(REQUIREMENT) Repeat exactly, and only, the lines below starting at the line that contains "RGB1 pin B: SCL -> 6" and ending at the line that contains "OLED pin SDA: RX -> 9", inclusive of both.

(DATA FOR THIS TASK)
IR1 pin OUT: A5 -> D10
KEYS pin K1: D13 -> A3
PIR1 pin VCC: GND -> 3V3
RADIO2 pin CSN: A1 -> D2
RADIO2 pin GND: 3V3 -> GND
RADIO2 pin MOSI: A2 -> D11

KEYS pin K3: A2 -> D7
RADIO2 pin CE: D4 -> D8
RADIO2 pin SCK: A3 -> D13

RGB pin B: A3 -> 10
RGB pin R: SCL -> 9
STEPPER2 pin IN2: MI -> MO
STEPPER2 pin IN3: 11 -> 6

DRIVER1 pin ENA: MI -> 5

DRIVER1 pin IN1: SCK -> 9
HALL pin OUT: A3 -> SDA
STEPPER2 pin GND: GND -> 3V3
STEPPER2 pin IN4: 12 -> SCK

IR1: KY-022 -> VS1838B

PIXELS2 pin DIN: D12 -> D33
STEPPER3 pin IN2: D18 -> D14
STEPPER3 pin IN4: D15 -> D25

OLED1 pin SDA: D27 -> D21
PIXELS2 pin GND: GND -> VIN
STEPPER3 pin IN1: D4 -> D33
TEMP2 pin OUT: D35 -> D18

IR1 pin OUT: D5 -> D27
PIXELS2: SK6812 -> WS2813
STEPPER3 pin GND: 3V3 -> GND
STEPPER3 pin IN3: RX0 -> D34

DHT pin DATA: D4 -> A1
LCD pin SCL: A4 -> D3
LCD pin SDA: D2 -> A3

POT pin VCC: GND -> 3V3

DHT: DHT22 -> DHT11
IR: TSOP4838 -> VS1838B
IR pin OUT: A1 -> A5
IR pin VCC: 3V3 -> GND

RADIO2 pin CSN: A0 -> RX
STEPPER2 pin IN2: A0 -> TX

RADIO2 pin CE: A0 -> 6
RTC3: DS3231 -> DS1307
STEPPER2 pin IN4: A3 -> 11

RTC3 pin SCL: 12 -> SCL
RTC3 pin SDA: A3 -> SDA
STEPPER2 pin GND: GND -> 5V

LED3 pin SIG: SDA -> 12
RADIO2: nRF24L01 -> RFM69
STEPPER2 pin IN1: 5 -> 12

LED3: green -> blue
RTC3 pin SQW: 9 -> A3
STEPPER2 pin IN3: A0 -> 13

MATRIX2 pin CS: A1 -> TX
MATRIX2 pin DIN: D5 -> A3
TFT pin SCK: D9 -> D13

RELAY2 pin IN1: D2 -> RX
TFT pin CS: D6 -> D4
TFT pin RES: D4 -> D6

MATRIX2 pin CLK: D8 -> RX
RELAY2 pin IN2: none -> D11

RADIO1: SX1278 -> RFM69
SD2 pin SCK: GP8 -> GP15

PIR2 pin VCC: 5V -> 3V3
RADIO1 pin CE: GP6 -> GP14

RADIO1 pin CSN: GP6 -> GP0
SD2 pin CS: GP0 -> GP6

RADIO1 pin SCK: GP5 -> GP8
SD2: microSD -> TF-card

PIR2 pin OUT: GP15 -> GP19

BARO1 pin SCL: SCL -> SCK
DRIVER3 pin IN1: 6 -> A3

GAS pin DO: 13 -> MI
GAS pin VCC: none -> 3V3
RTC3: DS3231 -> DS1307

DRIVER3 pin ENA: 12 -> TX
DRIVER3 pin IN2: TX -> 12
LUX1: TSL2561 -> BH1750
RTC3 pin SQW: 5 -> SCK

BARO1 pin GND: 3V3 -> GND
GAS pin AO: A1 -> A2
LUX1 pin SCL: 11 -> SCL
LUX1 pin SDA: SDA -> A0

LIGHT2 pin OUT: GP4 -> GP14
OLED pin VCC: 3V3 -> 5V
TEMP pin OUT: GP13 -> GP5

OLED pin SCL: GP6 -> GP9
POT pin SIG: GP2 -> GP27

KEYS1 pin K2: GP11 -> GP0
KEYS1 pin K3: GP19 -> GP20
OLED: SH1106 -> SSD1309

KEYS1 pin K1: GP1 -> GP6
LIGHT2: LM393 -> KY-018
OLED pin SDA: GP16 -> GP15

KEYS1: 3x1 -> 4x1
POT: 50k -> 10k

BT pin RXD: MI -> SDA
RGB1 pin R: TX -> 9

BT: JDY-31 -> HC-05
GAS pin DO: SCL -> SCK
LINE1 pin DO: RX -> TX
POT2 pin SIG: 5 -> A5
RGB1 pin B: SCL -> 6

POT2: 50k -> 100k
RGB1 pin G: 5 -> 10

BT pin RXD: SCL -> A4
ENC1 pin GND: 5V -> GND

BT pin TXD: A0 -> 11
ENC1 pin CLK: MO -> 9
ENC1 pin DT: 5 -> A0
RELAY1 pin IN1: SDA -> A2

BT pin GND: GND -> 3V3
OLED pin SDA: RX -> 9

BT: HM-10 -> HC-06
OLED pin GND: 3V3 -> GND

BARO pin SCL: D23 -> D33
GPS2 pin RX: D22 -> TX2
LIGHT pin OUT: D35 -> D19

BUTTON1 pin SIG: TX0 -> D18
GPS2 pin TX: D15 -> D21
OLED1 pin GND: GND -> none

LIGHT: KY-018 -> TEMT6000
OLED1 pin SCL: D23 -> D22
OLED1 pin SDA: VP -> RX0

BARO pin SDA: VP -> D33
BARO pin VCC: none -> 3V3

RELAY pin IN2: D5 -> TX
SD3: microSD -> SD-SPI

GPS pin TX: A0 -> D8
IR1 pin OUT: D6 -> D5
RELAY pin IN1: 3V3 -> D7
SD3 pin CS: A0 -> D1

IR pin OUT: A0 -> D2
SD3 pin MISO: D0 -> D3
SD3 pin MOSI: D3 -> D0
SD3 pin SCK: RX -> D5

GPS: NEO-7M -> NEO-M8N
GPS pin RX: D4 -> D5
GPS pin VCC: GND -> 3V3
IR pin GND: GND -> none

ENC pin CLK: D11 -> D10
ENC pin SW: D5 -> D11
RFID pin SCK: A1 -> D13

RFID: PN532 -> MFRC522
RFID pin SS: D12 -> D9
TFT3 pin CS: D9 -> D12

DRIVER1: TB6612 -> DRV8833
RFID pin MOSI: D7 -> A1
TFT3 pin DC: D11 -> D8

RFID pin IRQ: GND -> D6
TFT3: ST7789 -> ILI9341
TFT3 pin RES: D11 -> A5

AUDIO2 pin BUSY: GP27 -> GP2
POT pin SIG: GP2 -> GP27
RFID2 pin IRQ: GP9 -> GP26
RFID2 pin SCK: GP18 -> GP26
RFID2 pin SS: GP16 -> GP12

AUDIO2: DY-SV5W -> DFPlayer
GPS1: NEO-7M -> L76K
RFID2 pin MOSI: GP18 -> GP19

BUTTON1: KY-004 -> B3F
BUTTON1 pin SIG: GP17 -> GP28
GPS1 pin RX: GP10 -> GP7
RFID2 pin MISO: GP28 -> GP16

(ANSWER TO THIS TASK)
RGB1 pin B: SCL -> 6

POT2: 50k -> 100k
RGB1 pin G: 5 -> 10

BT pin RXD: SCL -> A4
ENC1 pin GND: 5V -> GND

BT pin TXD: A0 -> 11
ENC1 pin CLK: MO -> 9
ENC1 pin DT: 5 -> A0
RELAY1 pin IN1: SDA -> A2

BT pin GND: GND -> 3V3
OLED pin SDA: RX -> 9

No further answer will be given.